GOAL OF THE EXERCISE — Pictures don't belong in the copy; print all the records exactly.

[Stored data]

● ● ● ● ●

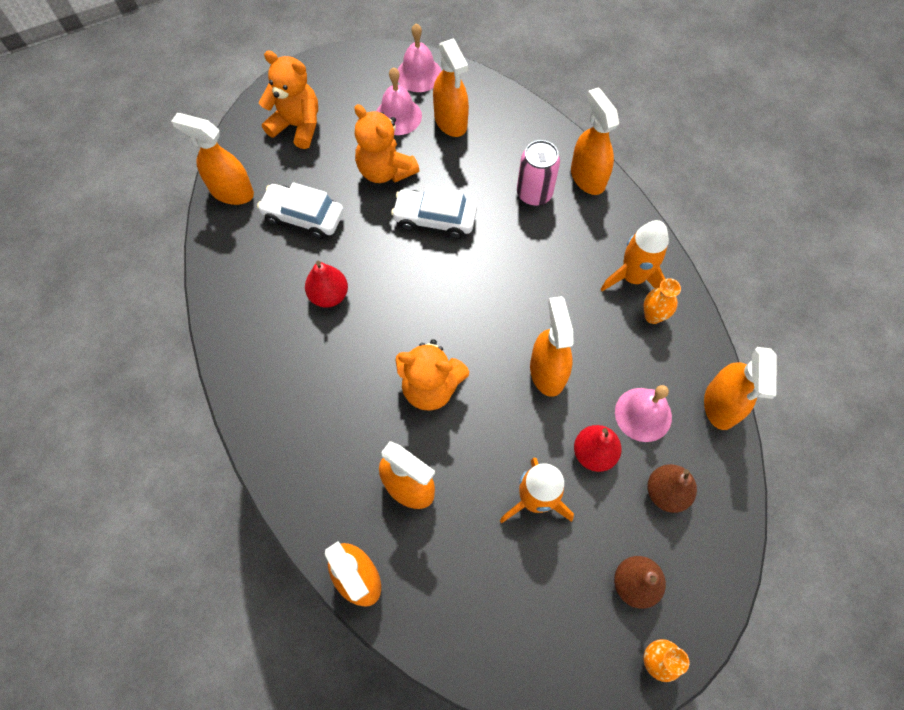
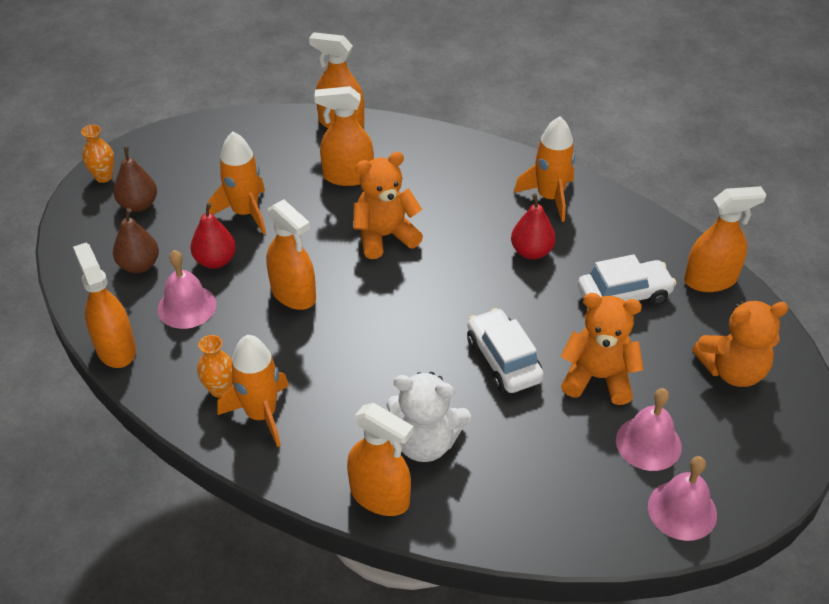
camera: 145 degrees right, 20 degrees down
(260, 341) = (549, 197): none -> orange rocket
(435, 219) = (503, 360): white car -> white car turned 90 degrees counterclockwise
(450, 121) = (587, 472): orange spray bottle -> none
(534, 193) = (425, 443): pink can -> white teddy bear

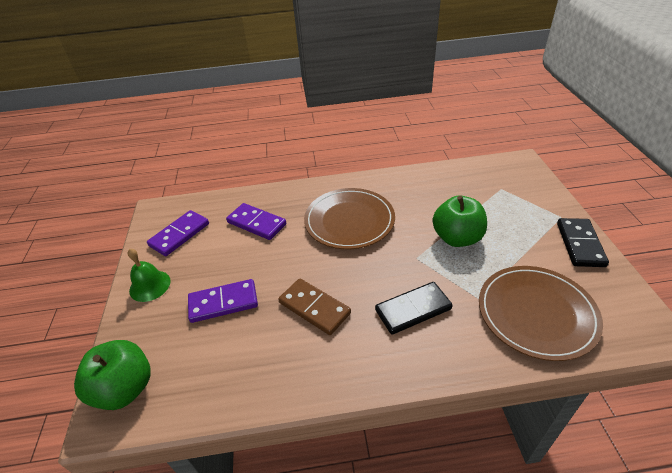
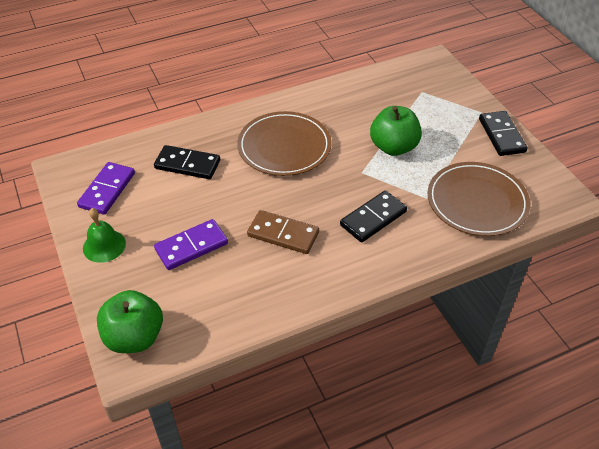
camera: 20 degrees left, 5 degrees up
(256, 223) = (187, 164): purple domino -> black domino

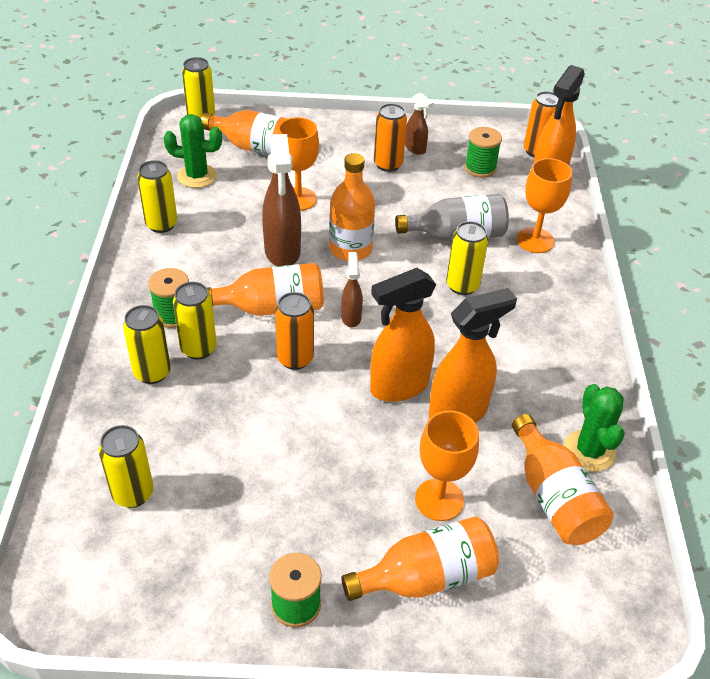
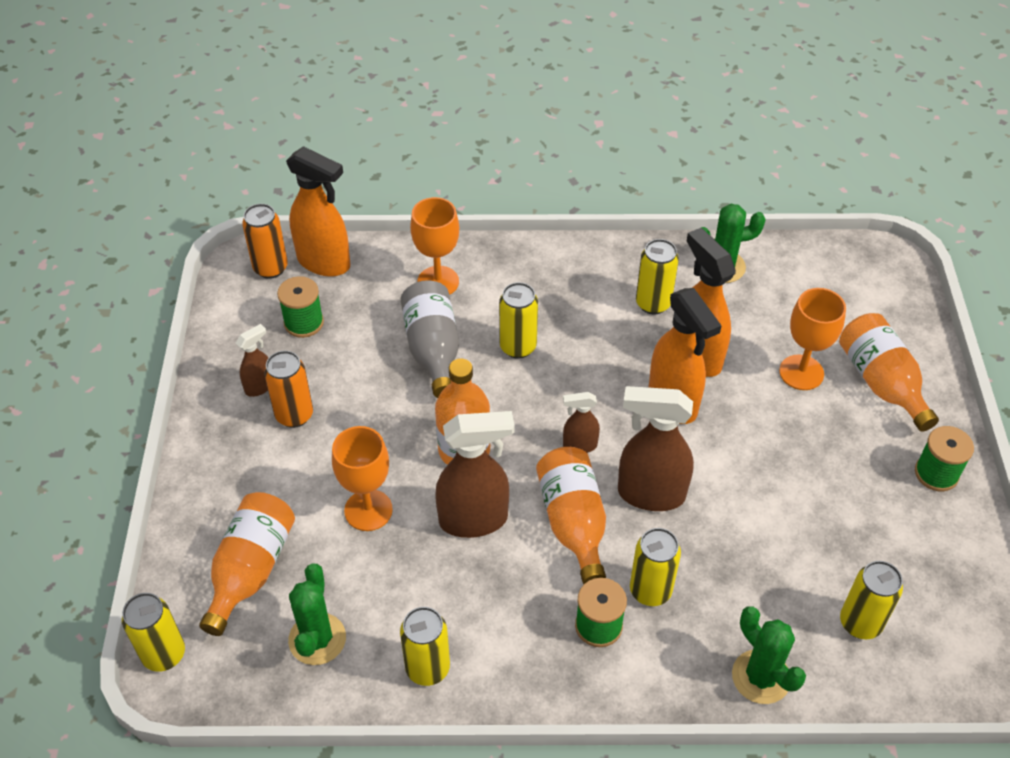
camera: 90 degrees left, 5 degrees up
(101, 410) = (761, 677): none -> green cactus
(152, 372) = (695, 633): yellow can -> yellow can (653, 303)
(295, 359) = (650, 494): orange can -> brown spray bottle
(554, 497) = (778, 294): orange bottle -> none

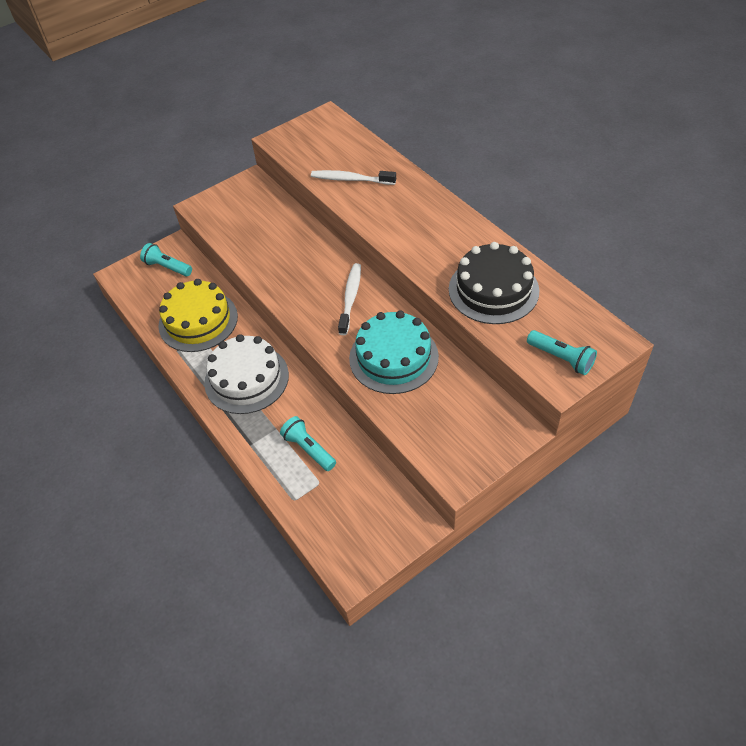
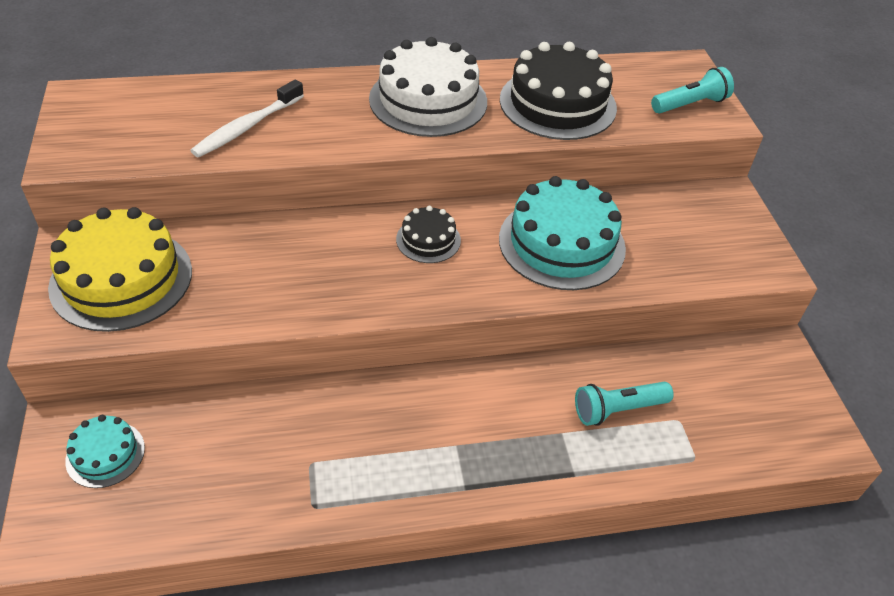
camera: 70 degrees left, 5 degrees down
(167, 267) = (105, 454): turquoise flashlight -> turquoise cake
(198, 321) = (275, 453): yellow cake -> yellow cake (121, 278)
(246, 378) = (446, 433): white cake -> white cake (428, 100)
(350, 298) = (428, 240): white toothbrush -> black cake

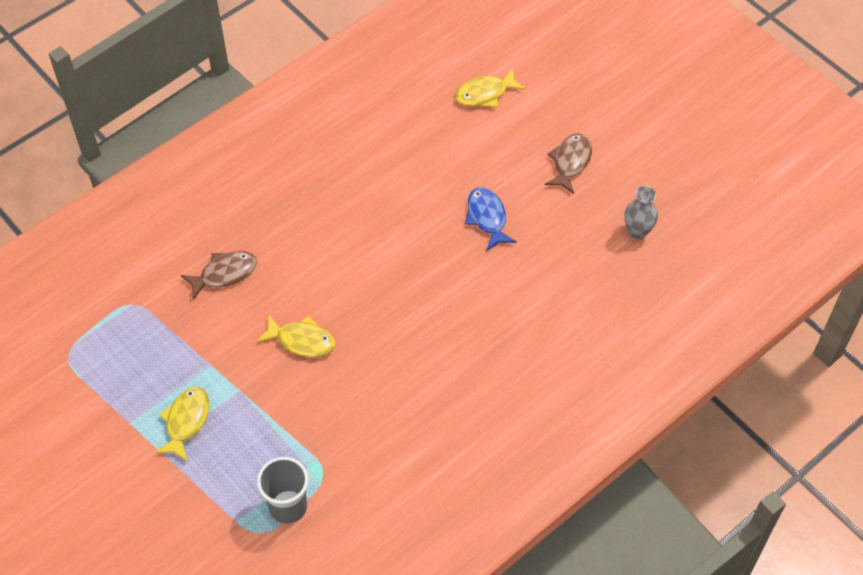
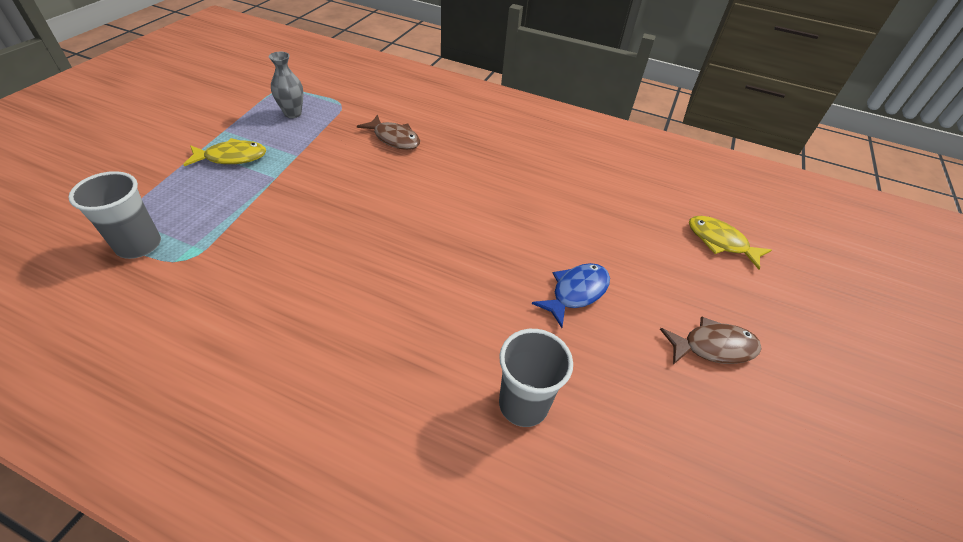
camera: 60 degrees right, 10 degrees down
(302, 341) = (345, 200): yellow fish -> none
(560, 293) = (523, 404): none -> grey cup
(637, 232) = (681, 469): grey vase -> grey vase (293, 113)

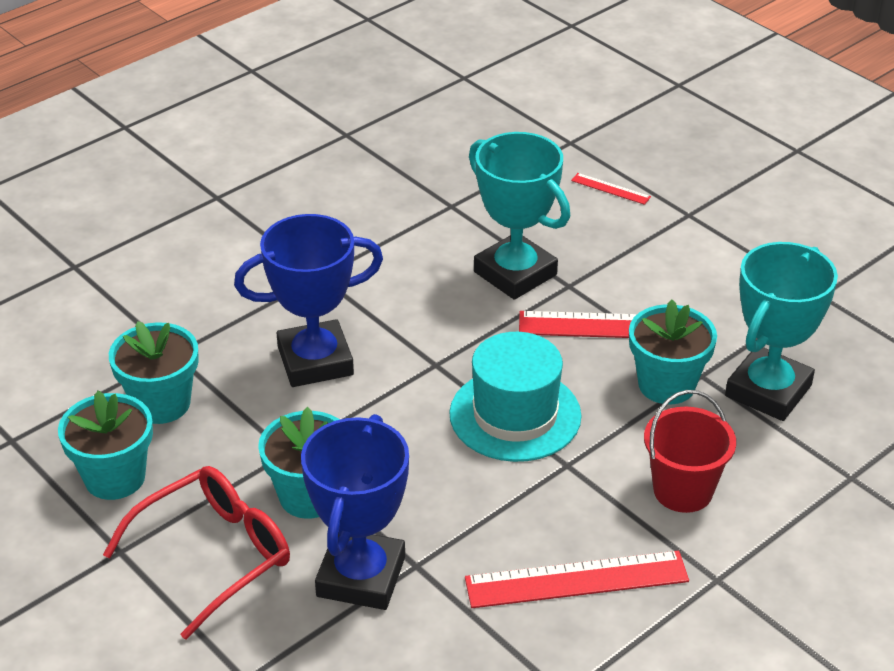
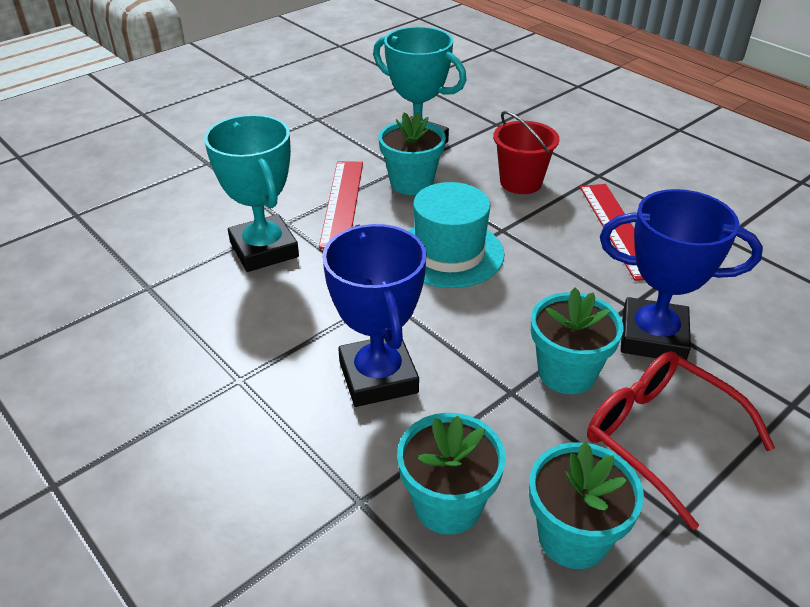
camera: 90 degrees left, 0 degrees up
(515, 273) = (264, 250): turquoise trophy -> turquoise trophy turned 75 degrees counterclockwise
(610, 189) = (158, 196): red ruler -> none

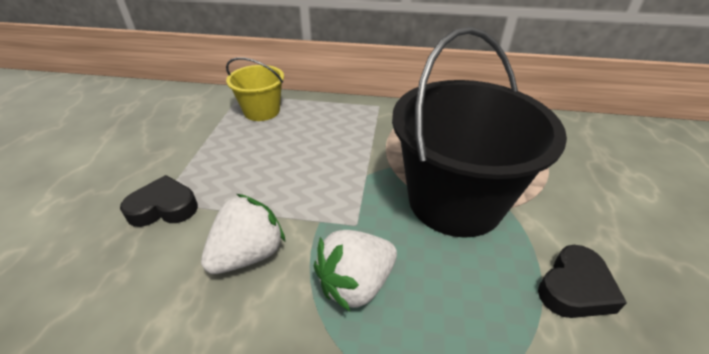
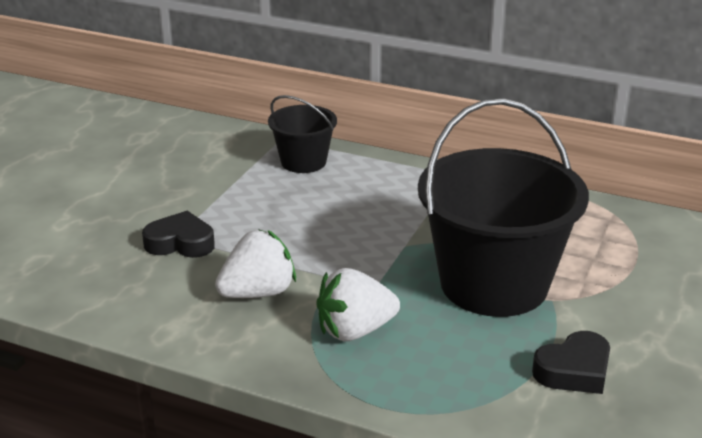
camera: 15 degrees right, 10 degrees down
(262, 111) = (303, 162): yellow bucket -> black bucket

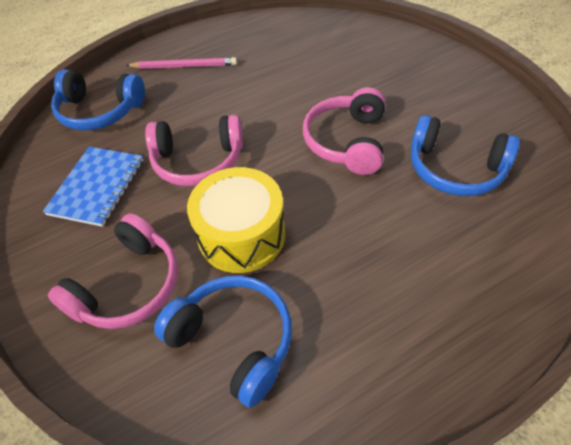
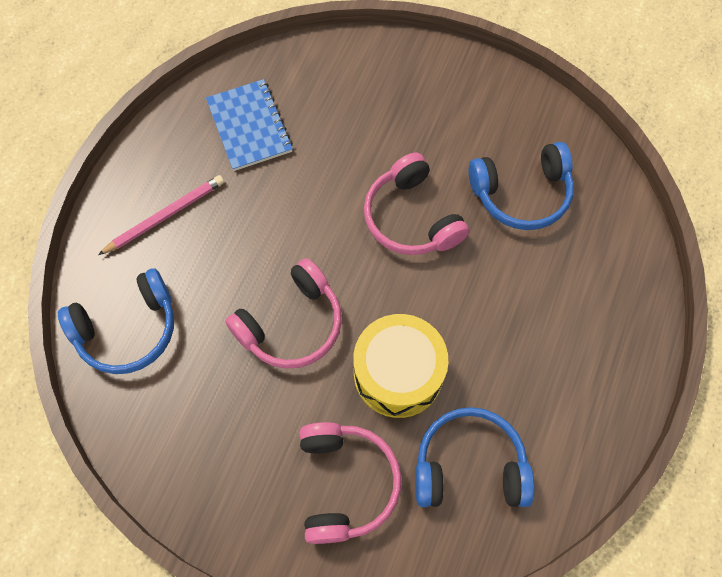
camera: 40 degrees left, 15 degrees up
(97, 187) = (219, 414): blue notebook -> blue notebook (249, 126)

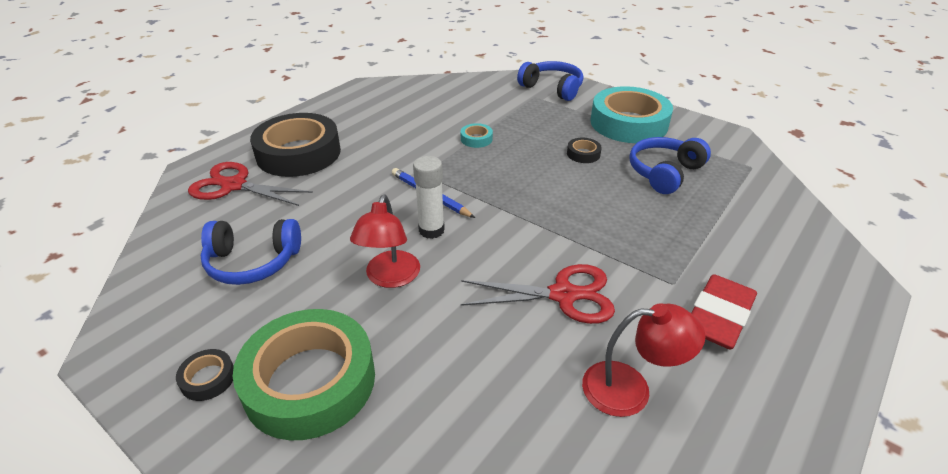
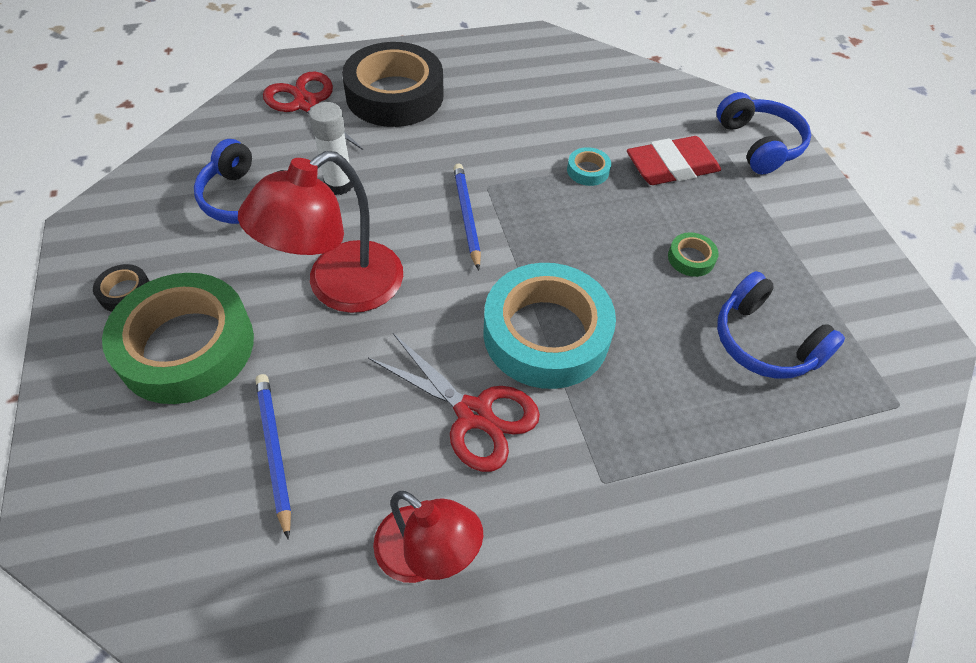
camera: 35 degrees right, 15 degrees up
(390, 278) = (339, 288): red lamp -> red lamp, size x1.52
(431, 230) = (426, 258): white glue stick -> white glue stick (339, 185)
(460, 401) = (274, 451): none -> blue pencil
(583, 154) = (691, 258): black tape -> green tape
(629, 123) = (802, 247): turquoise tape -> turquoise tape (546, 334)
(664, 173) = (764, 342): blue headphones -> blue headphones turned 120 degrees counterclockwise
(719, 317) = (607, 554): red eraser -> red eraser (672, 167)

● ● ● ● ●

FINISHED EXERCISE —
camera: 145 degrees right, 20 degrees down
(260, 341) = (549, 197): none -> orange rocket
(435, 219) = (503, 360): white car -> white car turned 90 degrees counterclockwise
(450, 121) = (587, 472): orange spray bottle -> none
(534, 193) = (425, 443): pink can -> white teddy bear

camera: 20 degrees left, 5 degrees up
(256, 223) = (187, 164): purple domino -> black domino

camera: 90 degrees left, 5 degrees up
(101, 410) = (761, 677): none -> green cactus
(152, 372) = (695, 633): yellow can -> yellow can (653, 303)
(295, 359) = (650, 494): orange can -> brown spray bottle
(554, 497) = (778, 294): orange bottle -> none

camera: 70 degrees left, 5 degrees down
(167, 267) = (105, 454): turquoise flashlight -> turquoise cake
(198, 321) = (275, 453): yellow cake -> yellow cake (121, 278)
(246, 378) = (446, 433): white cake -> white cake (428, 100)
(350, 298) = (428, 240): white toothbrush -> black cake

camera: 60 degrees right, 10 degrees down
(302, 341) = (345, 200): yellow fish -> none
(560, 293) = (523, 404): none -> grey cup
(637, 232) = (681, 469): grey vase -> grey vase (293, 113)

camera: 90 degrees left, 0 degrees up
(515, 273) = (264, 250): turquoise trophy -> turquoise trophy turned 75 degrees counterclockwise
(610, 189) = (158, 196): red ruler -> none

camera: 15 degrees right, 10 degrees down
(262, 111) = (303, 162): yellow bucket -> black bucket

camera: 40 degrees left, 15 degrees up
(97, 187) = (219, 414): blue notebook -> blue notebook (249, 126)

camera: 35 degrees right, 15 degrees up
(390, 278) = (339, 288): red lamp -> red lamp, size x1.52
(431, 230) = (426, 258): white glue stick -> white glue stick (339, 185)
(460, 401) = (274, 451): none -> blue pencil
(583, 154) = (691, 258): black tape -> green tape
(629, 123) = (802, 247): turquoise tape -> turquoise tape (546, 334)
(664, 173) = (764, 342): blue headphones -> blue headphones turned 120 degrees counterclockwise
(719, 317) = (607, 554): red eraser -> red eraser (672, 167)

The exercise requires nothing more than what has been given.